= What you need to do =
Each line of the records below that contains "plus" needs to be copied.

= Task inputs =
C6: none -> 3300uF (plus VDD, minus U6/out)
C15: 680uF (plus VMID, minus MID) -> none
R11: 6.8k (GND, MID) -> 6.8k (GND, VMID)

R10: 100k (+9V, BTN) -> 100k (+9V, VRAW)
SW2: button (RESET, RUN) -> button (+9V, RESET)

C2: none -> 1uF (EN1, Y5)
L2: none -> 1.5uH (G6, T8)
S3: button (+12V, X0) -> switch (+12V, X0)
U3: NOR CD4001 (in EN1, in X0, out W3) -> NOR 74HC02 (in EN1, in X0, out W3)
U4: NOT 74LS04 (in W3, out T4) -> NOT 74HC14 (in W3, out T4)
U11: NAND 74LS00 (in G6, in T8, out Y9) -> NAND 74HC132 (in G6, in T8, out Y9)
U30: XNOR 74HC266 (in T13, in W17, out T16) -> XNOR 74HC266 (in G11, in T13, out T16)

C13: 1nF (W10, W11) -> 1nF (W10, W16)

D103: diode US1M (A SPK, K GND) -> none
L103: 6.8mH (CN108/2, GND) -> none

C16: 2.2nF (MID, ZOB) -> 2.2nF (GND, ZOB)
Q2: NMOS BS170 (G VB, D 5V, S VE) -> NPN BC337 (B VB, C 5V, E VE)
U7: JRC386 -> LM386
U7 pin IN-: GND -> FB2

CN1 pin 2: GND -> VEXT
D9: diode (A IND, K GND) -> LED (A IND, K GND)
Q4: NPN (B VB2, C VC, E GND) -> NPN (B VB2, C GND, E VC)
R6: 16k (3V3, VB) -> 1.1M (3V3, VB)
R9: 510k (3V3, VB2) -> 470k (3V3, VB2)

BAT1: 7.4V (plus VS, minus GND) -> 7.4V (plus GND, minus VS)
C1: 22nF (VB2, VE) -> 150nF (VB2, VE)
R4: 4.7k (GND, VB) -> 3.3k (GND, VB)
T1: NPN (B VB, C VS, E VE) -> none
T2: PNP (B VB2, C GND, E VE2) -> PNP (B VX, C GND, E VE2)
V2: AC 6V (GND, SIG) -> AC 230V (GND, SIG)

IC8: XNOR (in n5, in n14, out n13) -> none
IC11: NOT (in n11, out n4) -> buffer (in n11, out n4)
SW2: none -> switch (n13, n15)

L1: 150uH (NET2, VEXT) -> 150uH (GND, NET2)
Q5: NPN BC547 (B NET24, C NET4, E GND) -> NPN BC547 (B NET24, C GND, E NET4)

= Exercise response =
C6: none -> 3300uF (plus VDD, minus U6/out)
C15: 680uF (plus VMID, minus MID) -> none
BAT1: 7.4V (plus VS, minus GND) -> 7.4V (plus GND, minus VS)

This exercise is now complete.